Items from a dataset:
====

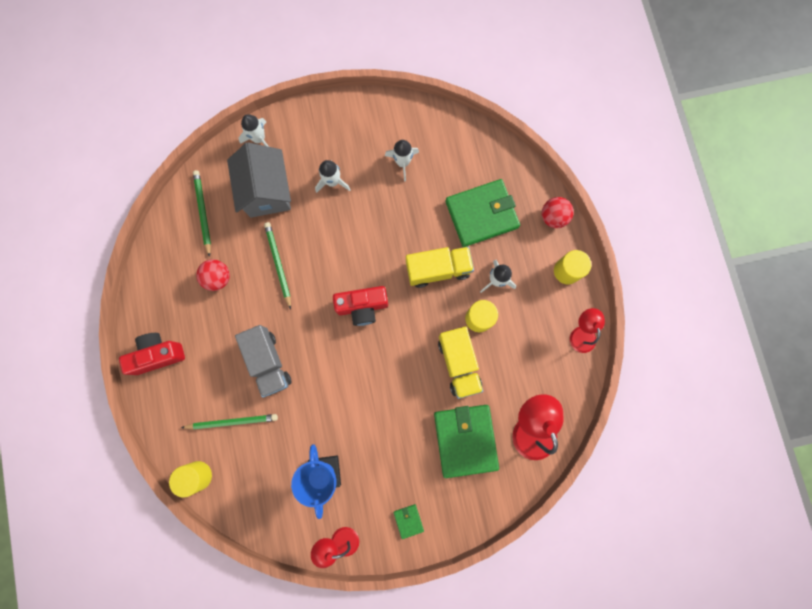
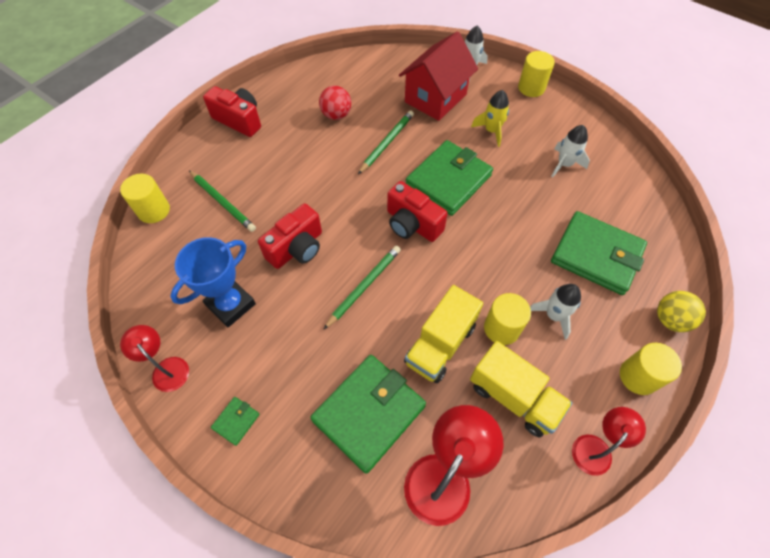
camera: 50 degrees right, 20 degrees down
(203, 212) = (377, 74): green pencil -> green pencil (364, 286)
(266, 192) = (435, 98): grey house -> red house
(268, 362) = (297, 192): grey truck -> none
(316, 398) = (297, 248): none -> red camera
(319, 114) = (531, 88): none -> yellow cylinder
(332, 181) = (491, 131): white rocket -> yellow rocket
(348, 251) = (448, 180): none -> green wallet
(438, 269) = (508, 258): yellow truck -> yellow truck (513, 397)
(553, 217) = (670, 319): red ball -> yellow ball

====

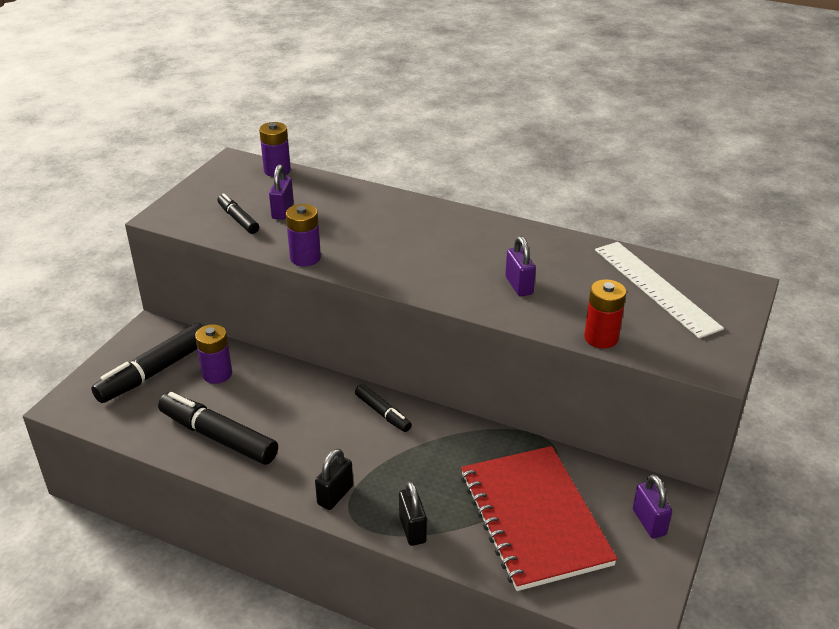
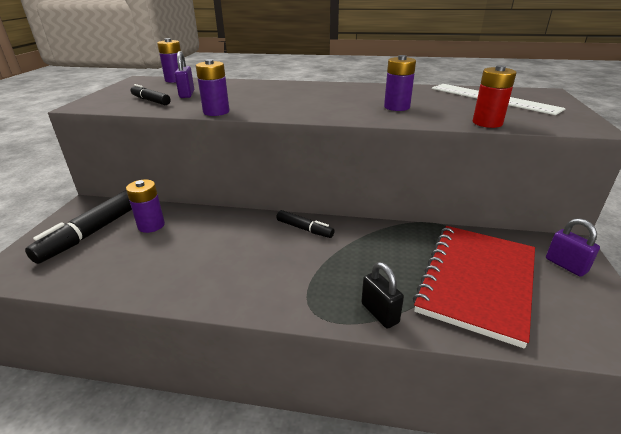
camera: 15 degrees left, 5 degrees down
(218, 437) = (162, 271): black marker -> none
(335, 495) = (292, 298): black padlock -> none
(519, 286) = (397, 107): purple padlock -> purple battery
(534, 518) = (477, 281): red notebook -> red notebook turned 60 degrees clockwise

====

- [Your assignment]:
Your reply is to repeat, unchanged, the lines above running from the one with "(319, 114) = (531, 88): none" up to and including the one with "(553, 217) = (670, 319): red".

- [Result of this exercise]:
(319, 114) = (531, 88): none -> yellow cylinder
(332, 181) = (491, 131): white rocket -> yellow rocket
(348, 251) = (448, 180): none -> green wallet
(438, 269) = (508, 258): yellow truck -> yellow truck (513, 397)
(553, 217) = (670, 319): red ball -> yellow ball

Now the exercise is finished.